▶ [Task requirements] Go through the data below. Pull out every line that has the word "braun".

▶ [Exercise materials]
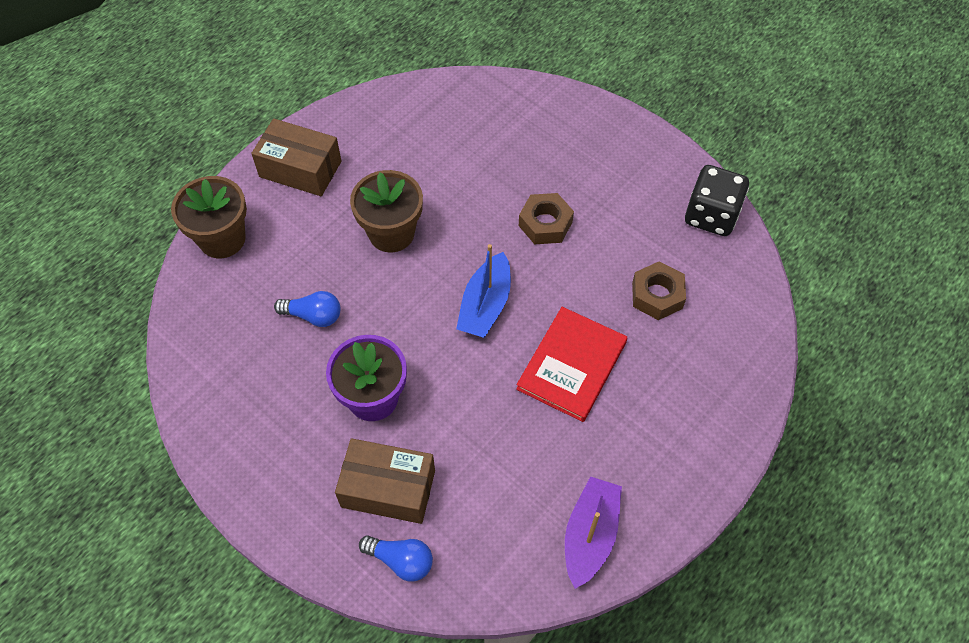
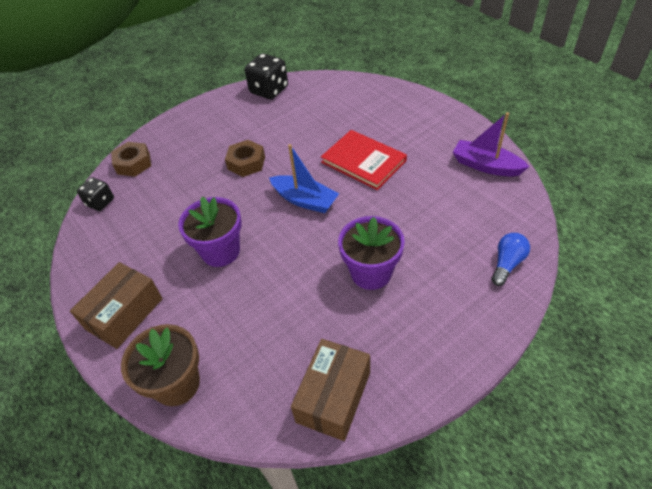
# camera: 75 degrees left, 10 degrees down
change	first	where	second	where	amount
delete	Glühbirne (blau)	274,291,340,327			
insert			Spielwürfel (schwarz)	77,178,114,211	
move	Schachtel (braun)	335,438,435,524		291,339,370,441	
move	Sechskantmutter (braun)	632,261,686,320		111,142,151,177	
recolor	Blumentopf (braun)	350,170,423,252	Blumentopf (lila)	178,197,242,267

▶ [Result for this exercise]
move	Schachtel (braun)	335,438,435,524		291,339,370,441	
move	Sechskantmutter (braun)	632,261,686,320		111,142,151,177	
recolor	Blumentopf (braun)	350,170,423,252	Blumentopf (lila)	178,197,242,267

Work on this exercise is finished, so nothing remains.